Task details: In your copy of the data below, reproduce every entry exactly and omit the pictures.

Scene change data:
========
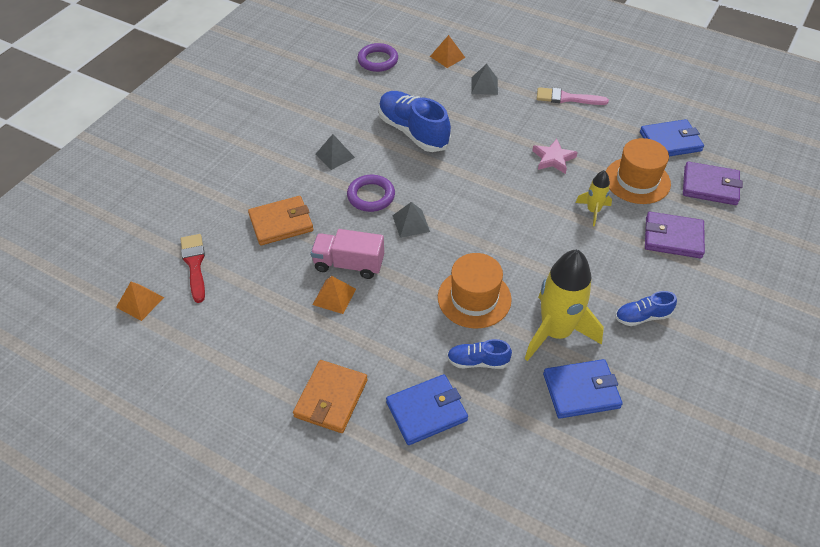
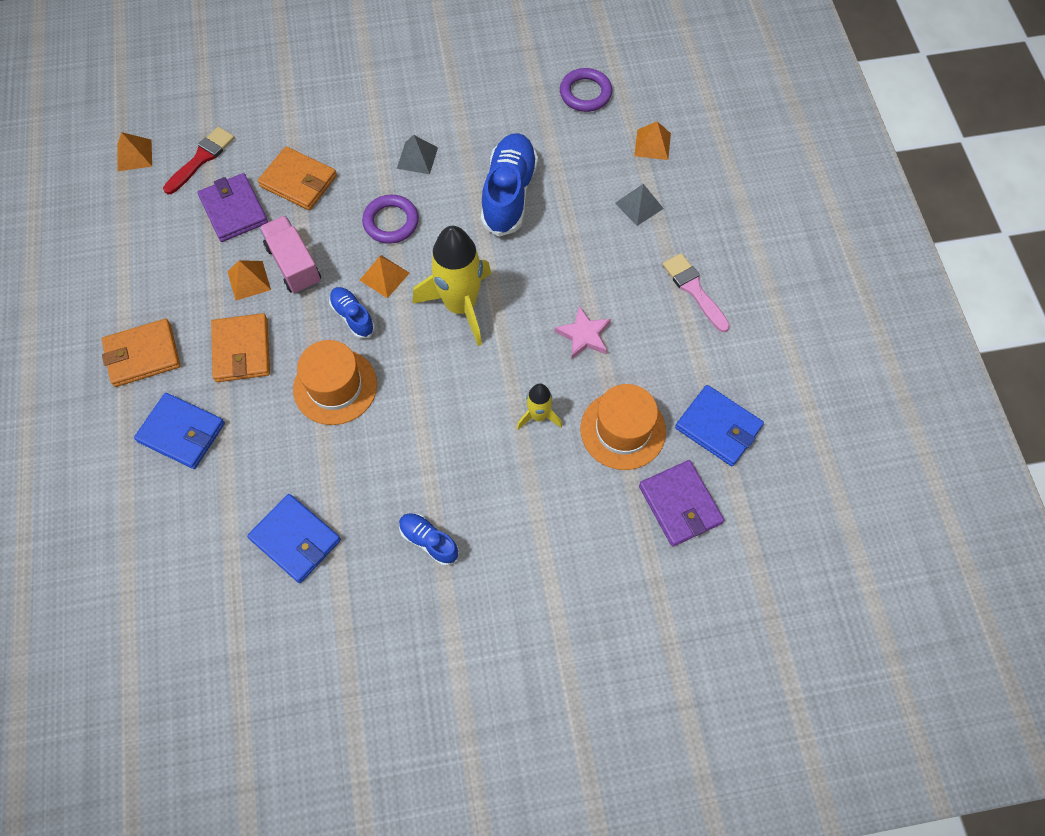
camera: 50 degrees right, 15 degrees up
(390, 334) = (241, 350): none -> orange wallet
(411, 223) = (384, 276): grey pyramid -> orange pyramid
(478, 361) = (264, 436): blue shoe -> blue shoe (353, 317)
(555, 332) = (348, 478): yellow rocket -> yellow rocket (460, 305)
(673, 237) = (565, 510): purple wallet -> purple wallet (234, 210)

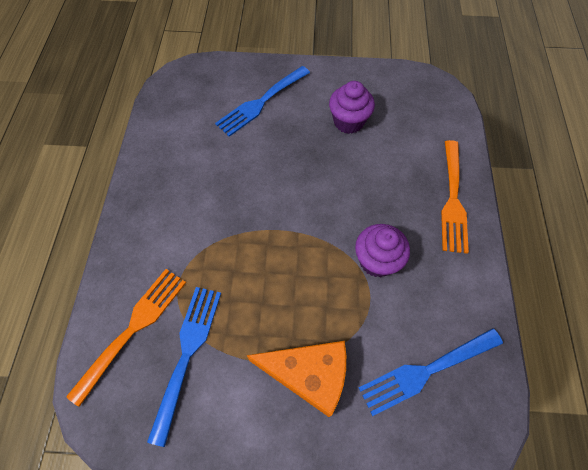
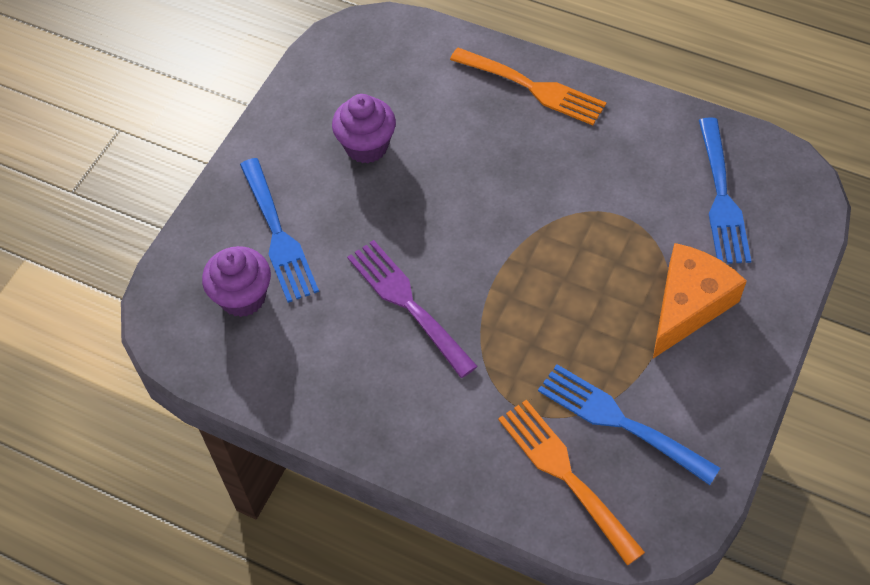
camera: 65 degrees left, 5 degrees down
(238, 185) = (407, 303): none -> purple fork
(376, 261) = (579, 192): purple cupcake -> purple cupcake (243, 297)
========
Completed task:
camera: 50 degrees right, 15 degrees up
(390, 334) = (241, 350): none -> orange wallet
(411, 223) = (384, 276): grey pyramid -> orange pyramid
(478, 361) = (264, 436): blue shoe -> blue shoe (353, 317)
(555, 332) = (348, 478): yellow rocket -> yellow rocket (460, 305)
(673, 237) = (565, 510): purple wallet -> purple wallet (234, 210)

camera: 65 degrees left, 5 degrees down
(238, 185) = (407, 303): none -> purple fork
(376, 261) = (579, 192): purple cupcake -> purple cupcake (243, 297)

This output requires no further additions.